--- BEGIN Records for the task ---

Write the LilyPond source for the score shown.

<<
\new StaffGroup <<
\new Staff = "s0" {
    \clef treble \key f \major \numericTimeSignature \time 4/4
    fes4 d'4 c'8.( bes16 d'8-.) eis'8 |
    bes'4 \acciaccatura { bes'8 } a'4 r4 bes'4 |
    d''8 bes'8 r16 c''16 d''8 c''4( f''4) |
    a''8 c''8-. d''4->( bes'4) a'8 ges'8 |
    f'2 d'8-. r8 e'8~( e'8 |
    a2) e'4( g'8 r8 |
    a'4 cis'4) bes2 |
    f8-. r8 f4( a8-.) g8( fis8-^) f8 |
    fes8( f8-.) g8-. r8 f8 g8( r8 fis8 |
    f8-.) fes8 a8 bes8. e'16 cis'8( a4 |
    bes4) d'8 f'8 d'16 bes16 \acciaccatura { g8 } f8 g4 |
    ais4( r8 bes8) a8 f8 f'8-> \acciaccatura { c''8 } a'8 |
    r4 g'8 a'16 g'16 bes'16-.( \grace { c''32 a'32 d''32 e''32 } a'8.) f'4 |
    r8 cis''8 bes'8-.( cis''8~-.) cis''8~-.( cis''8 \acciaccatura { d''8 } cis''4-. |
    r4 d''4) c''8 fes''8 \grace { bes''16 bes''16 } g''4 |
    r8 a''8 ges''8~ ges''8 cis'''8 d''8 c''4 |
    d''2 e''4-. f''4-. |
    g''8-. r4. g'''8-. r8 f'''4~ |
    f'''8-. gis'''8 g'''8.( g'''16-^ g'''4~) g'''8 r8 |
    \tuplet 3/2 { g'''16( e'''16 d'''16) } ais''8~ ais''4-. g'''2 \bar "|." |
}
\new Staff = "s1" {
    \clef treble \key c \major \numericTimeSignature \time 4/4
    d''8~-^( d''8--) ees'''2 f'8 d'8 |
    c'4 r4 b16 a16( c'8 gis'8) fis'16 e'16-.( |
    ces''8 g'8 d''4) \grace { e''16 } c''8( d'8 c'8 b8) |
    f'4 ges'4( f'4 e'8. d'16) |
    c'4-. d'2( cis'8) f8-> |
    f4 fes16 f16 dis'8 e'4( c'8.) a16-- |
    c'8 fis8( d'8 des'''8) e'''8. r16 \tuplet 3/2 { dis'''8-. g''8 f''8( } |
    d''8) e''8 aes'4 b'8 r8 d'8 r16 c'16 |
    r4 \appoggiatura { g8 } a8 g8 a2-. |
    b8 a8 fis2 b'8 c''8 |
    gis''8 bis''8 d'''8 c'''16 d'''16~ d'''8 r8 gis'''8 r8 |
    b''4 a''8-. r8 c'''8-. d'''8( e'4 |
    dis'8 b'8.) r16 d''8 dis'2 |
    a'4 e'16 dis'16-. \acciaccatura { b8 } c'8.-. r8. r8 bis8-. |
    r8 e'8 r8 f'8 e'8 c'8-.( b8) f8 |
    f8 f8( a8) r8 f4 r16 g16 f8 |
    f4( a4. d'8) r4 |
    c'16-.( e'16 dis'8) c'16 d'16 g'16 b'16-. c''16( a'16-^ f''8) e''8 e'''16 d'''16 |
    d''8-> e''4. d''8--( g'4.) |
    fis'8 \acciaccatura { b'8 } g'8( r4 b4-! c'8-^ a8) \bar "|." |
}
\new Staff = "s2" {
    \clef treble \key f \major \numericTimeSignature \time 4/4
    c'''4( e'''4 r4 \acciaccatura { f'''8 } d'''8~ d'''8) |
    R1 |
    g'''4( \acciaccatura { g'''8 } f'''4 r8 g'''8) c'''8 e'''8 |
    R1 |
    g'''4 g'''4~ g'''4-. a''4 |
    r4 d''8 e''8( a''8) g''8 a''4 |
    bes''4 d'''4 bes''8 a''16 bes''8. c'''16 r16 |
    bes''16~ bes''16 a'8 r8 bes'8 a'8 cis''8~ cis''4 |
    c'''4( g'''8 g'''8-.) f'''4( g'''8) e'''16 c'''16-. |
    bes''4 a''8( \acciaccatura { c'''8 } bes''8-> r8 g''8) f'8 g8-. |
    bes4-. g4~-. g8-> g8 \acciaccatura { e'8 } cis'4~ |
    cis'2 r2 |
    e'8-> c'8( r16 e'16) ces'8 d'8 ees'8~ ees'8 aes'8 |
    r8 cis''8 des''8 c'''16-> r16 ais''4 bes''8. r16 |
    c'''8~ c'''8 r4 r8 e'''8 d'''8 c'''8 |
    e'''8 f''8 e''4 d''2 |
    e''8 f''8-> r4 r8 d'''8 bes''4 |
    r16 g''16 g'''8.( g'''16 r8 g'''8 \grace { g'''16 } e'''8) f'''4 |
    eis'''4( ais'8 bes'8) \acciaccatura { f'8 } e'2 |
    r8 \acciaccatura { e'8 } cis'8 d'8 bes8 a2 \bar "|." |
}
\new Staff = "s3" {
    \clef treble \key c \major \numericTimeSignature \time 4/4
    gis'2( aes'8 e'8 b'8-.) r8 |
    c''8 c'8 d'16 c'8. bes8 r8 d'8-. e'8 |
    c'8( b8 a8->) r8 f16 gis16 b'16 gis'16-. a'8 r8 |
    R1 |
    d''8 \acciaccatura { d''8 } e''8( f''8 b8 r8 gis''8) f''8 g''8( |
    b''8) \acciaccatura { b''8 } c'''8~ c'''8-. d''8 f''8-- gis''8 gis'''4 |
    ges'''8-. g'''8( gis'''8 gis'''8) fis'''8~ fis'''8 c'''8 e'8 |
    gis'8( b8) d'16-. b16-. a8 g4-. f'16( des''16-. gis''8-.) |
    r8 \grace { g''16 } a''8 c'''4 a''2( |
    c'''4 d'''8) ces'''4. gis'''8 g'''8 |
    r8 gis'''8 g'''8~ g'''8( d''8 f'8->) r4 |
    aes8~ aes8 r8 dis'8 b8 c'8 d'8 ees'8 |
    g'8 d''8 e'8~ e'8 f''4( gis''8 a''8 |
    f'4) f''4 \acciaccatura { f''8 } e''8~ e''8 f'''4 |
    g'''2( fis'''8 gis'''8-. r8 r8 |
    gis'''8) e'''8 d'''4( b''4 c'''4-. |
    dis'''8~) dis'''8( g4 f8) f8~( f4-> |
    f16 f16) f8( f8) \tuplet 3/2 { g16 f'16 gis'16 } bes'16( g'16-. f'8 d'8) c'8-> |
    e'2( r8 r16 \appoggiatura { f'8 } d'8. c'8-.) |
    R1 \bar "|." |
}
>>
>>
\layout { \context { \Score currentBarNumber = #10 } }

--- END Records for the task ---

What the task requires
How many lines in the records above contain the string "appoggiatura"? Reply with the number alone.

Solution to this problem
2